- [EXERCISE OBJECTIVE] Which lines in the records below contain the word "none"? Copy each one out.
☆ ☆ ☆ ☆
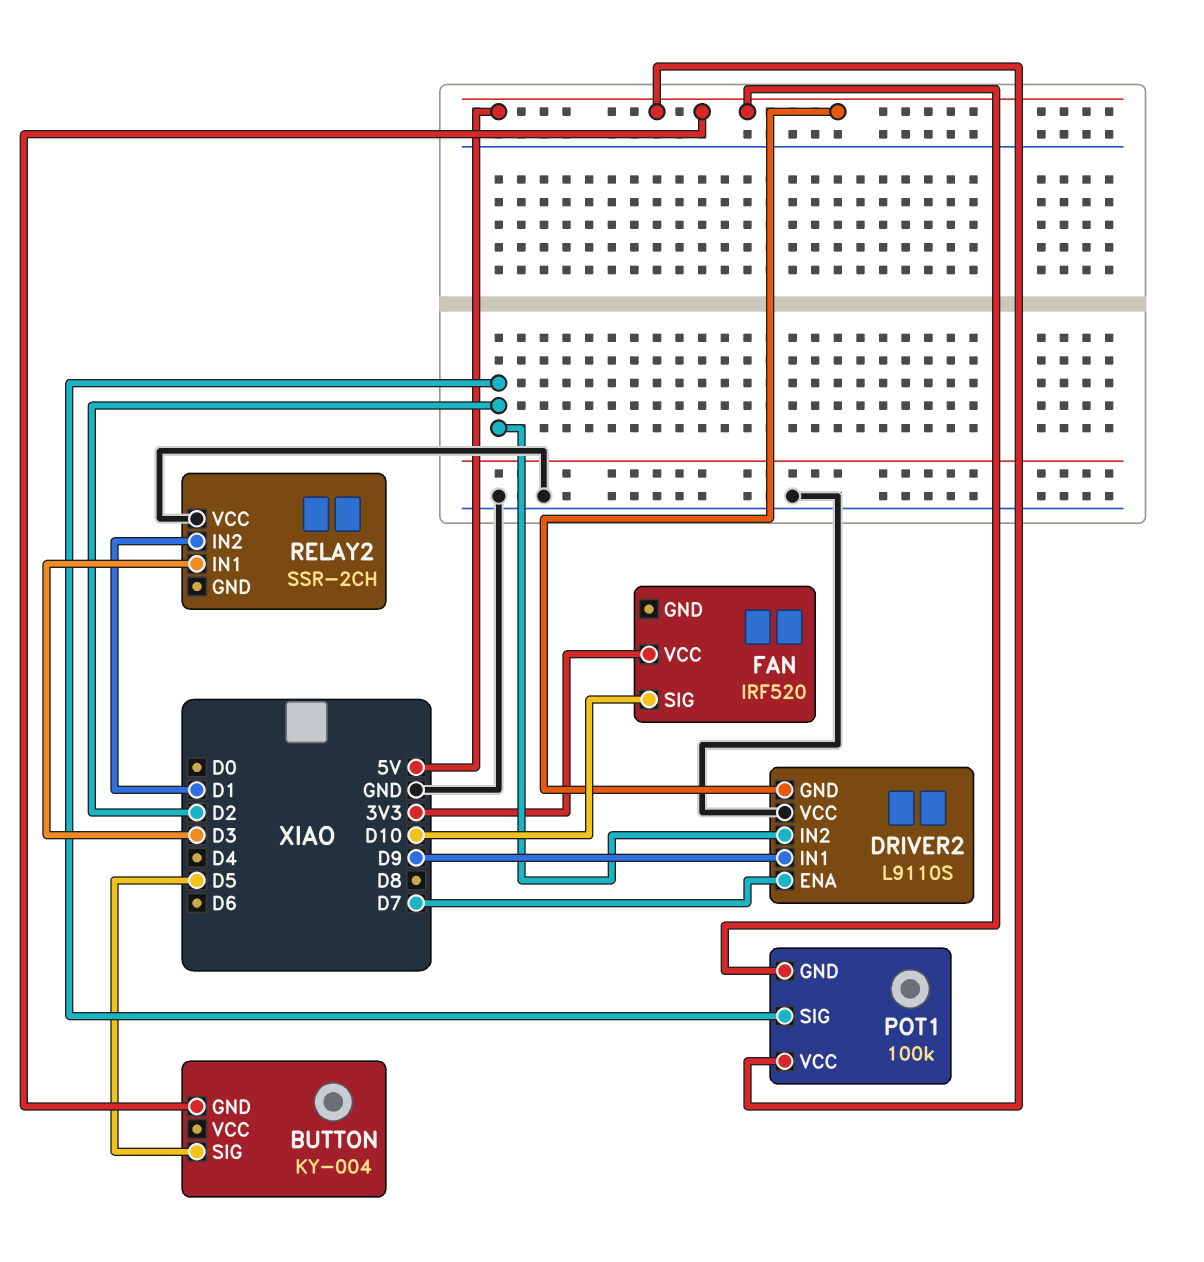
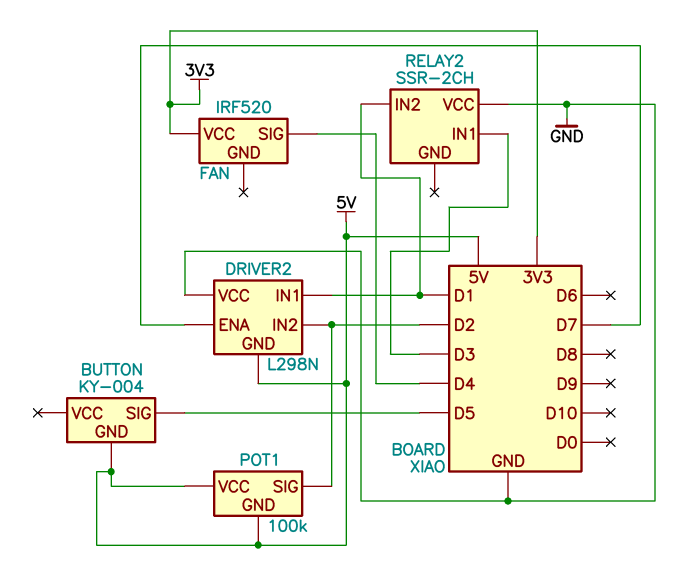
DRIVER2: L9110S -> L298N
DRIVER2 pin IN1: D9 -> D1
FAN pin SIG: D10 -> D4

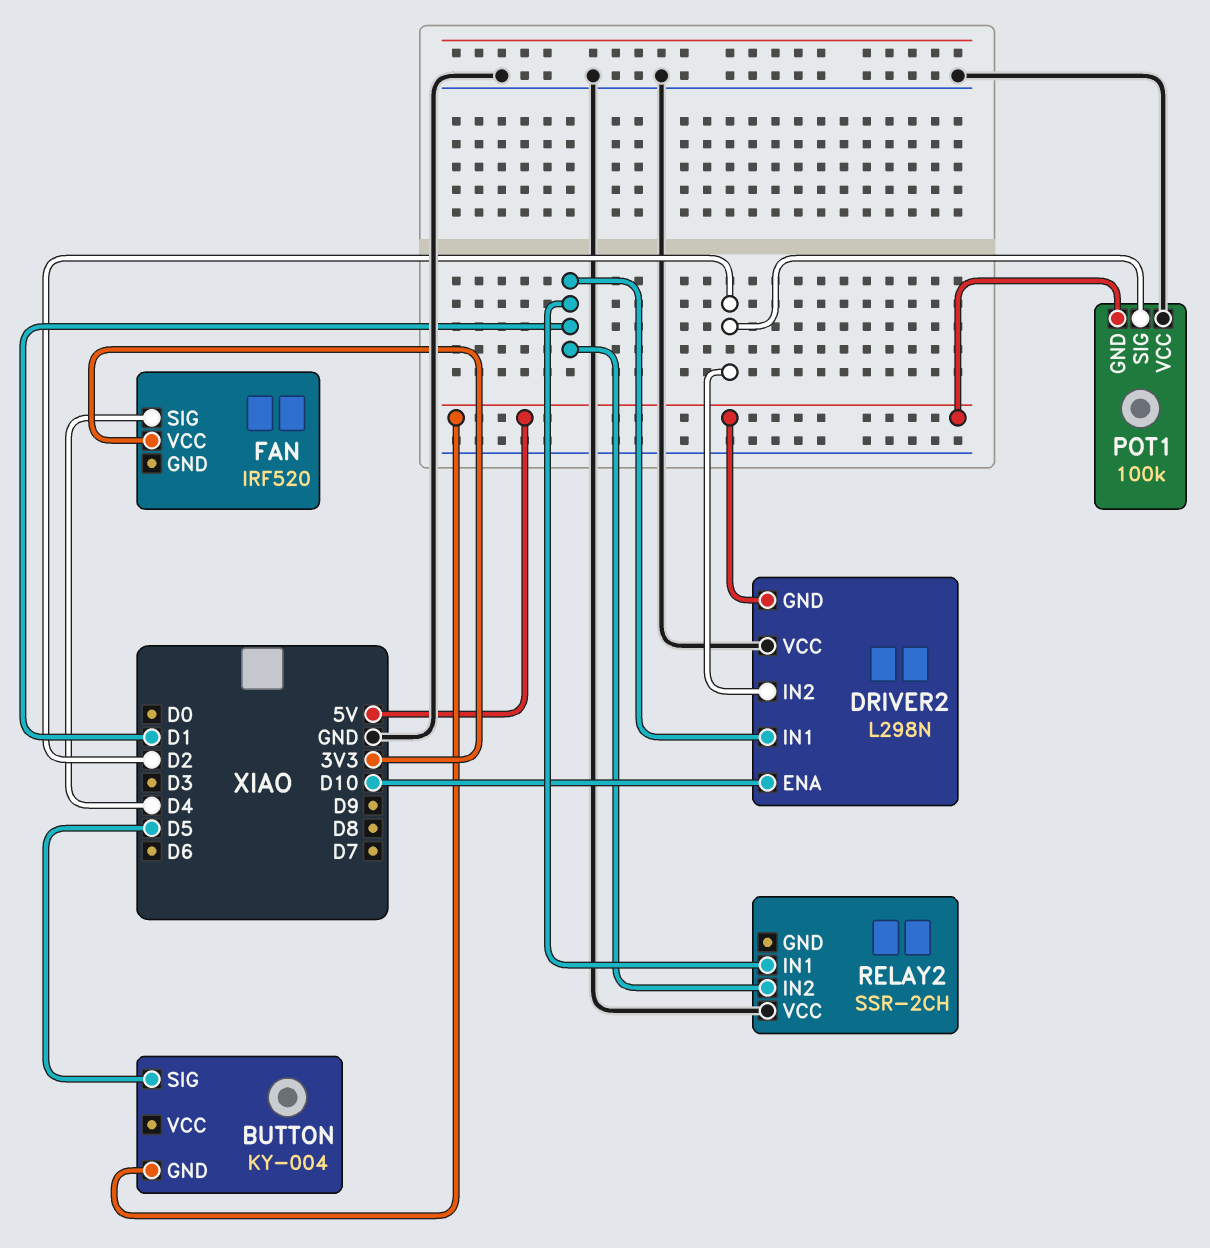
DRIVER2 pin ENA: D7 -> D10
POT1 pin VCC: 5V -> GND
RELAY2 pin IN1: D3 -> D1

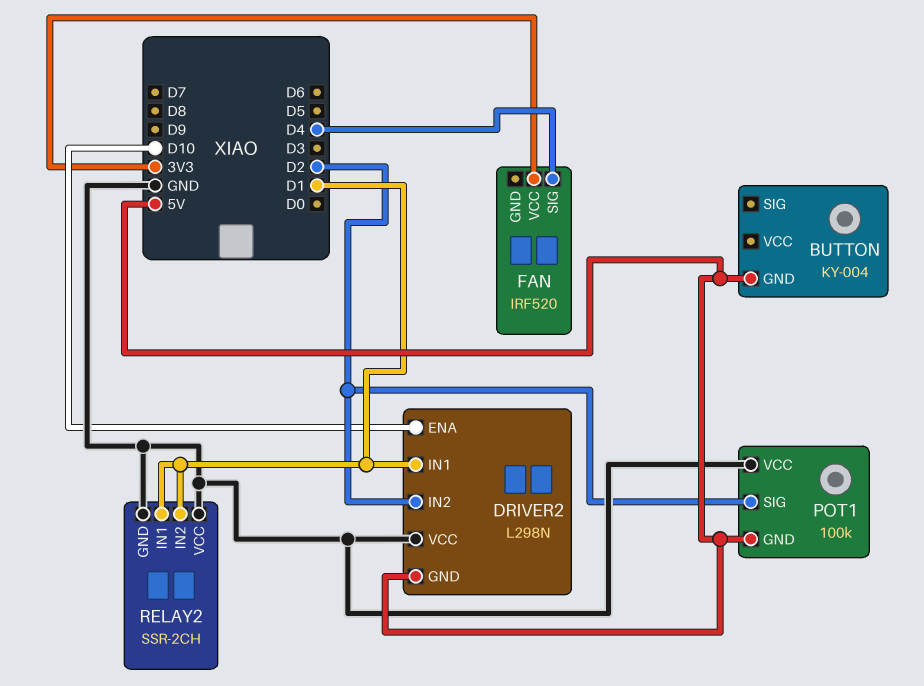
BUTTON pin SIG: D5 -> none
RELAY2 pin GND: none -> GND

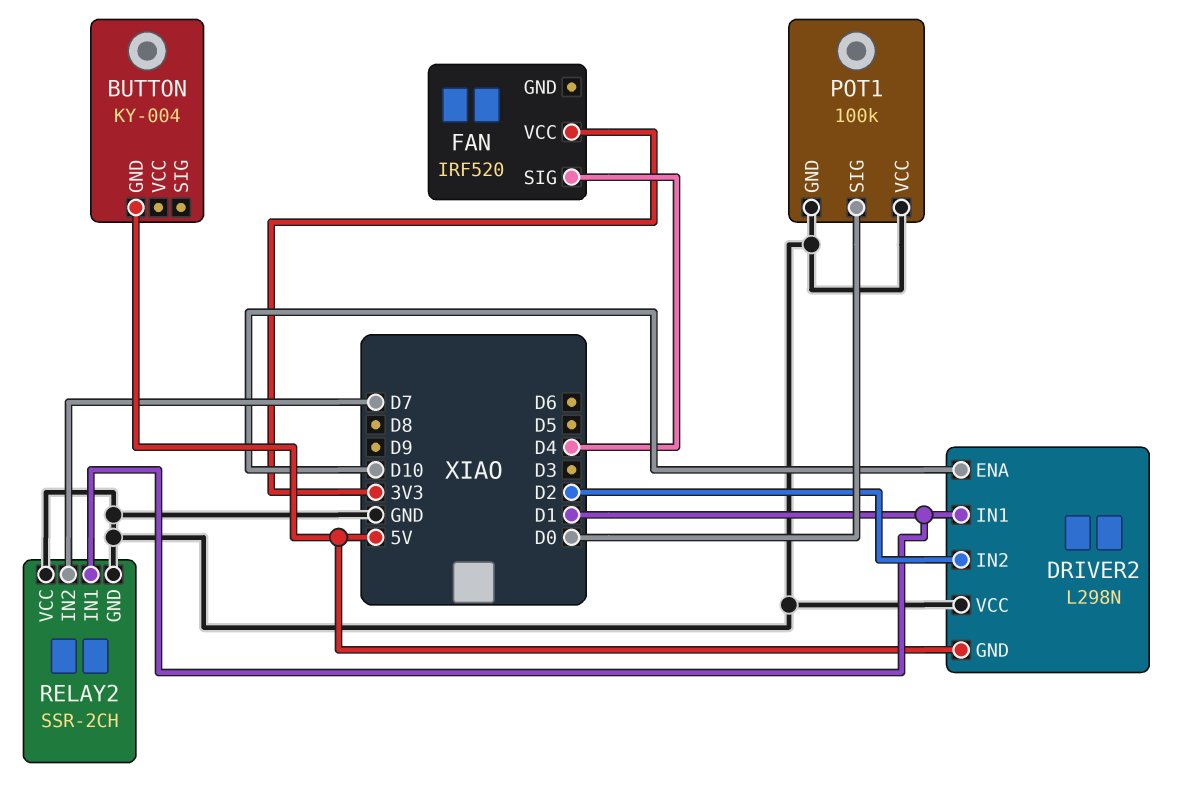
POT1 pin GND: 5V -> GND
POT1 pin SIG: D2 -> D0
RELAY2 pin IN2: D1 -> D7

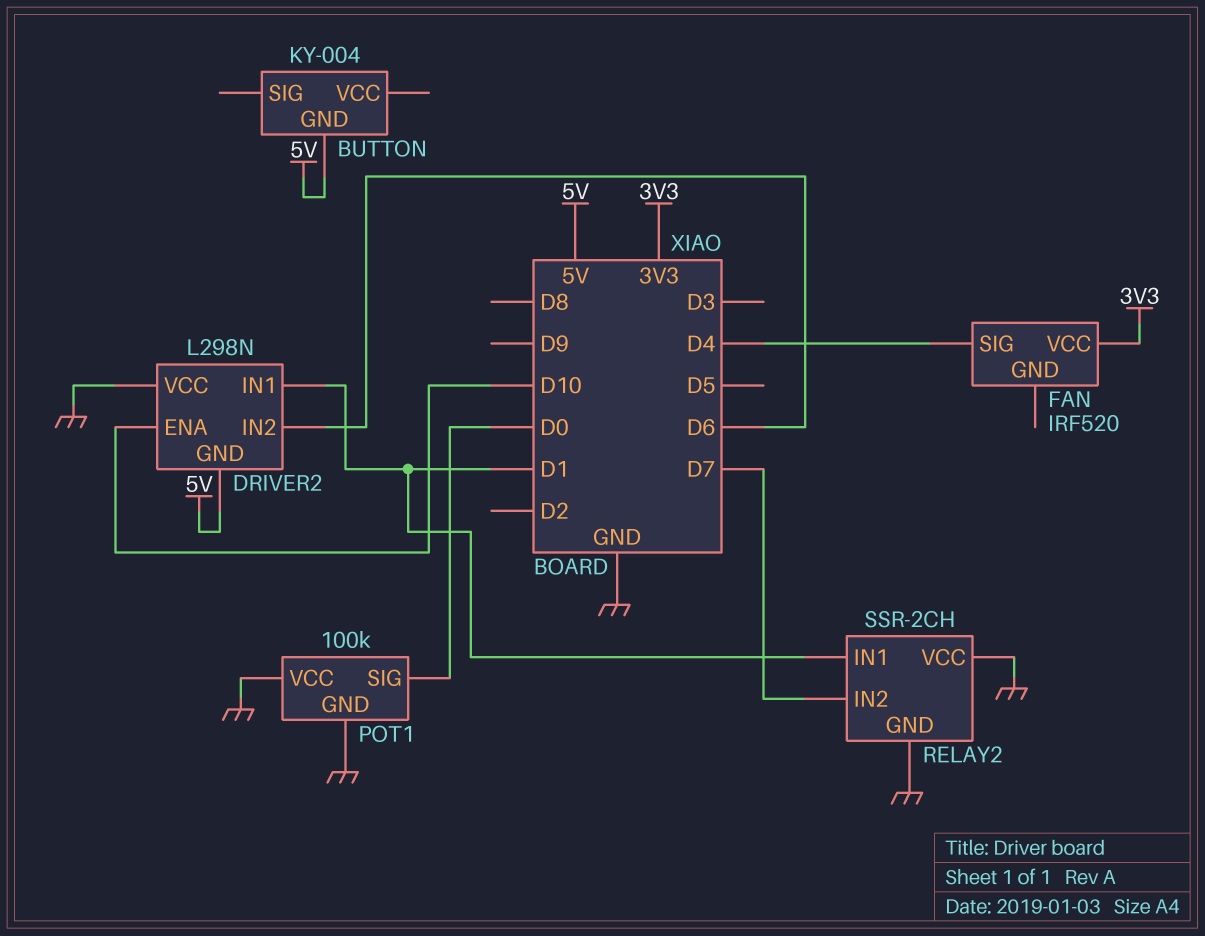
DRIVER2 pin IN2: D2 -> D6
☆ ☆ ☆ ☆
- [OUTPUT OF THE TASK]
BUTTON pin SIG: D5 -> none
RELAY2 pin GND: none -> GND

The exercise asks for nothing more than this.